▶ _YOUR INSTRUCTIONS_: Omitting the images, transcribe the records below exactly as they stand.

▶ _MATERIAL TO PROCESS_:
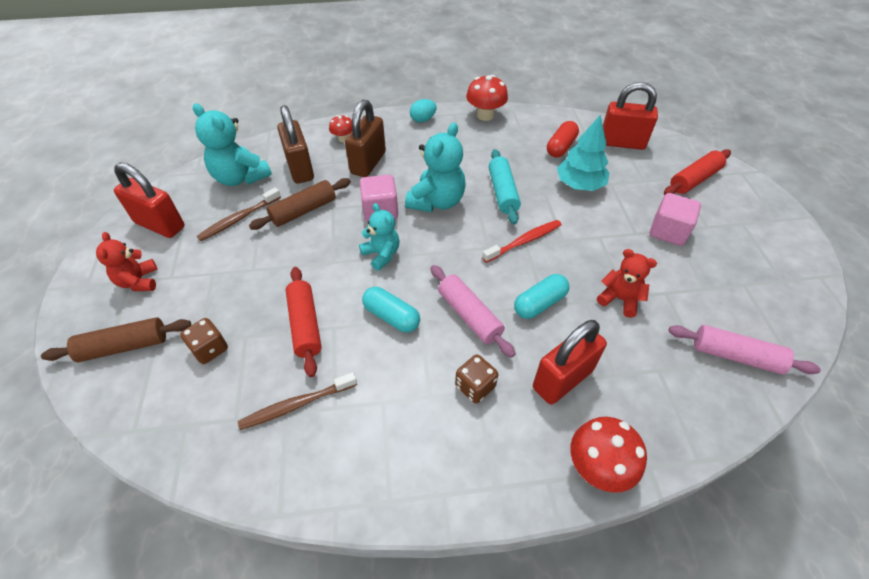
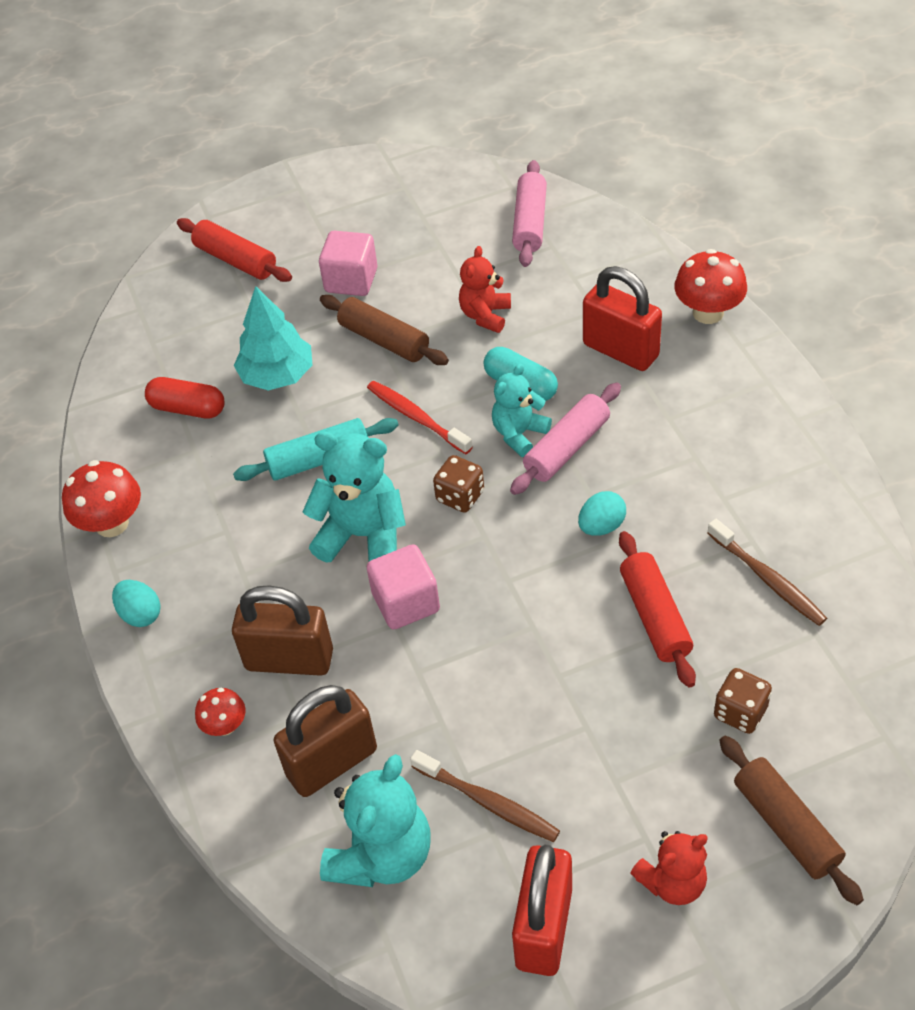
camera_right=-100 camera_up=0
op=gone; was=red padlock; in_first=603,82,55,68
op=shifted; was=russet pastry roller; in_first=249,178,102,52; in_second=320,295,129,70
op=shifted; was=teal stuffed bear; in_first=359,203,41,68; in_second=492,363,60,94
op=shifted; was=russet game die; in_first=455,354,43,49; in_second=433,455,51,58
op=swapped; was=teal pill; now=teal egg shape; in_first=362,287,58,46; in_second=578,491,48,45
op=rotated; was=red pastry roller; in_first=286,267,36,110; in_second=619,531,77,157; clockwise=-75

▶ _ANSWER TO THIS TASK_:
camera_right=-100 camera_up=0
op=gone; was=red padlock; in_first=603,82,55,68
op=shifted; was=russet pastry roller; in_first=249,178,102,52; in_second=320,295,129,70
op=shifted; was=teal stuffed bear; in_first=359,203,41,68; in_second=492,363,60,94
op=shifted; was=russet game die; in_first=455,354,43,49; in_second=433,455,51,58
op=swapped; was=teal pill; now=teal egg shape; in_first=362,287,58,46; in_second=578,491,48,45
op=rotated; was=red pastry roller; in_first=286,267,36,110; in_second=619,531,77,157; clockwise=-75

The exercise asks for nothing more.